* **Description of the task**: Below is a listing; restate from it, character for character, the lines beginning at the line holding "black brick F3:G4" and ending at the line holding "blue brick F8:G9", both included.

-------- Input --------

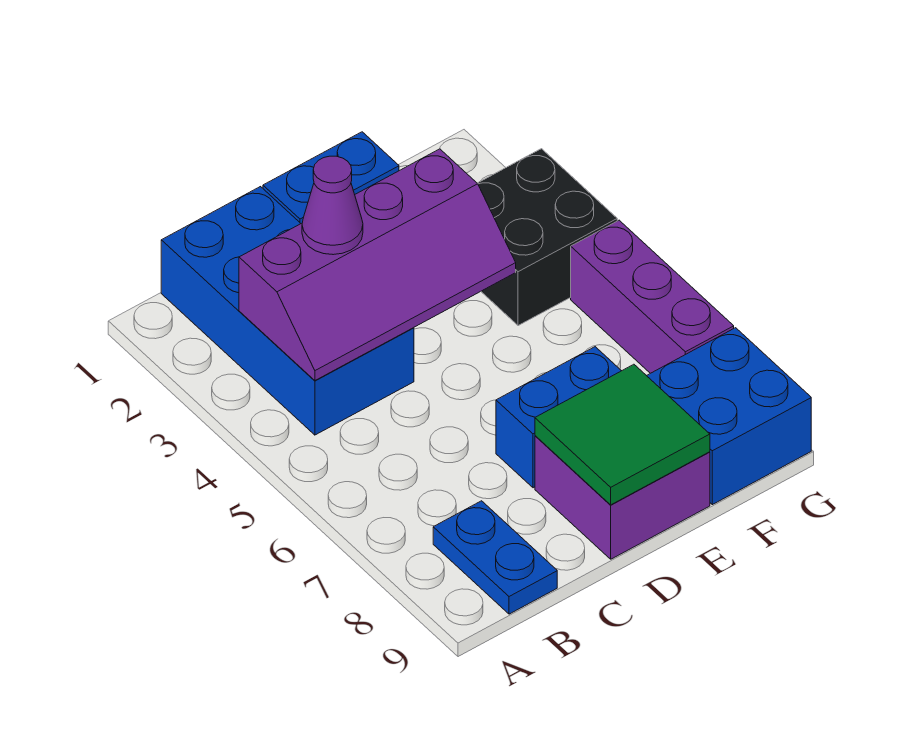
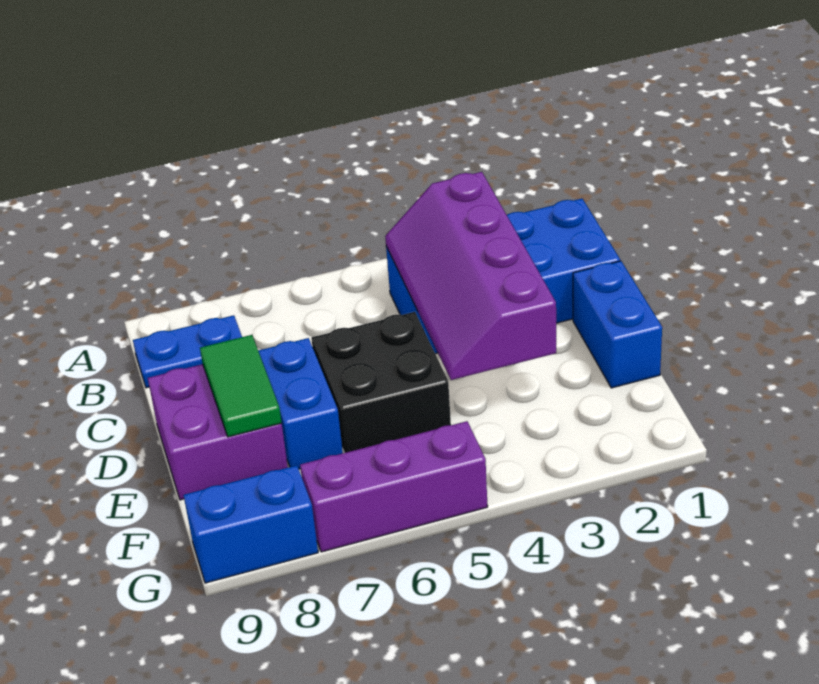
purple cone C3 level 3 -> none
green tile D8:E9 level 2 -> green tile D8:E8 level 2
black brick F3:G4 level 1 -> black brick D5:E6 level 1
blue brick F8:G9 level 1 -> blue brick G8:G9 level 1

--------
-------- Input --------

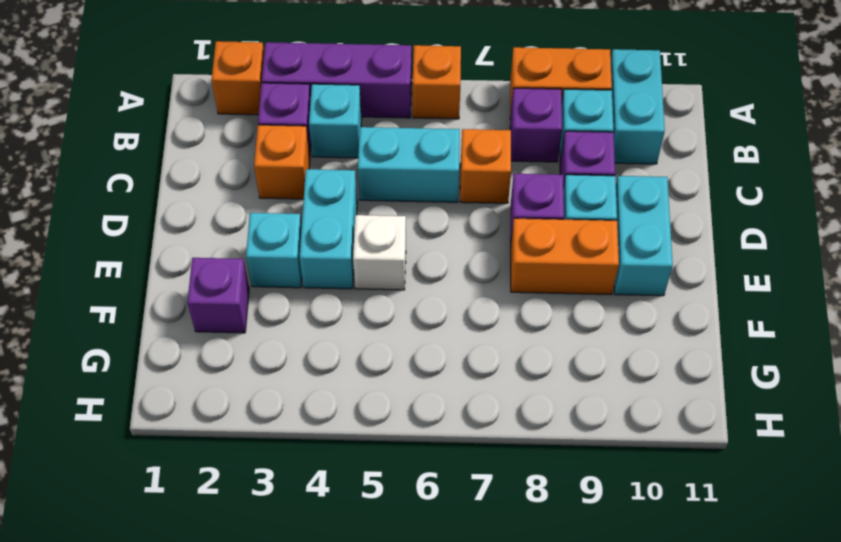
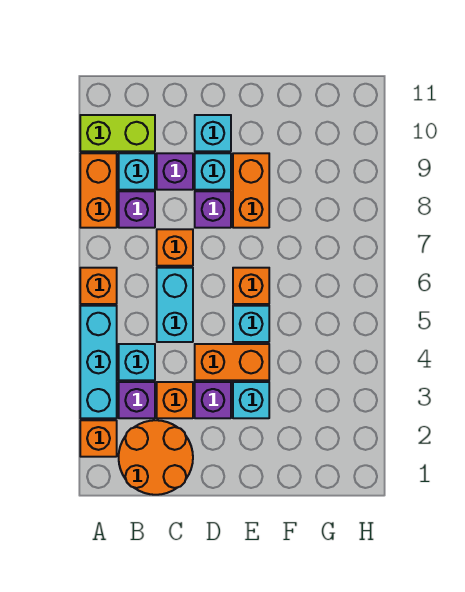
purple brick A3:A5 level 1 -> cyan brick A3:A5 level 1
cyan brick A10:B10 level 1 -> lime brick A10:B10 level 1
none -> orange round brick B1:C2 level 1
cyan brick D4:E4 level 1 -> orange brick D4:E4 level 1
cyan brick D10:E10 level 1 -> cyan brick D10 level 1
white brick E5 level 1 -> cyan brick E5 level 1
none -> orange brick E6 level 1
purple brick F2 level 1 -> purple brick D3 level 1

--------
-------- Input --------

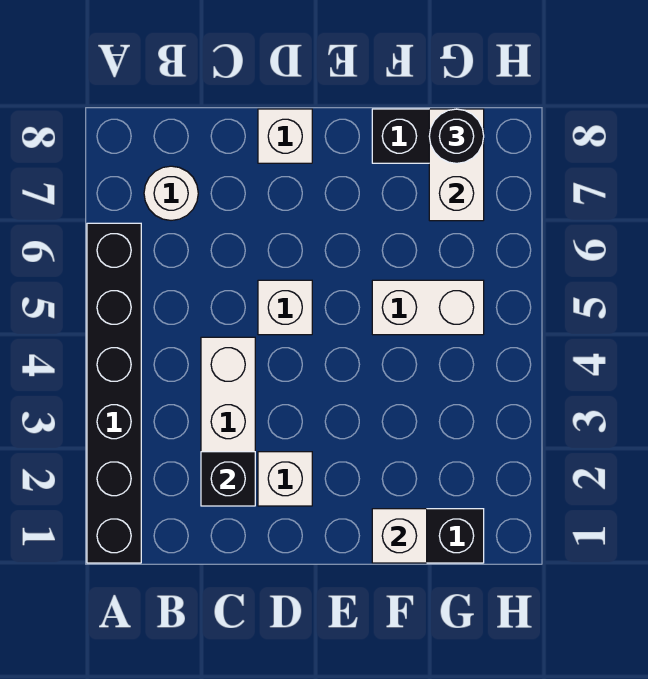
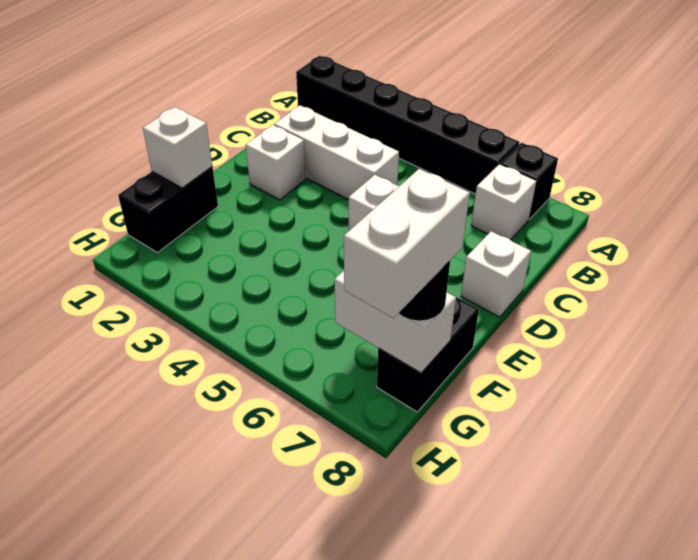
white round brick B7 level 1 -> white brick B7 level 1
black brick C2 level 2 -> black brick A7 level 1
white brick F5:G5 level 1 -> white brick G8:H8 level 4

--------

* **Output of the exercise**:
black brick F3:G4 level 1 -> black brick D5:E6 level 1
blue brick F8:G9 level 1 -> blue brick G8:G9 level 1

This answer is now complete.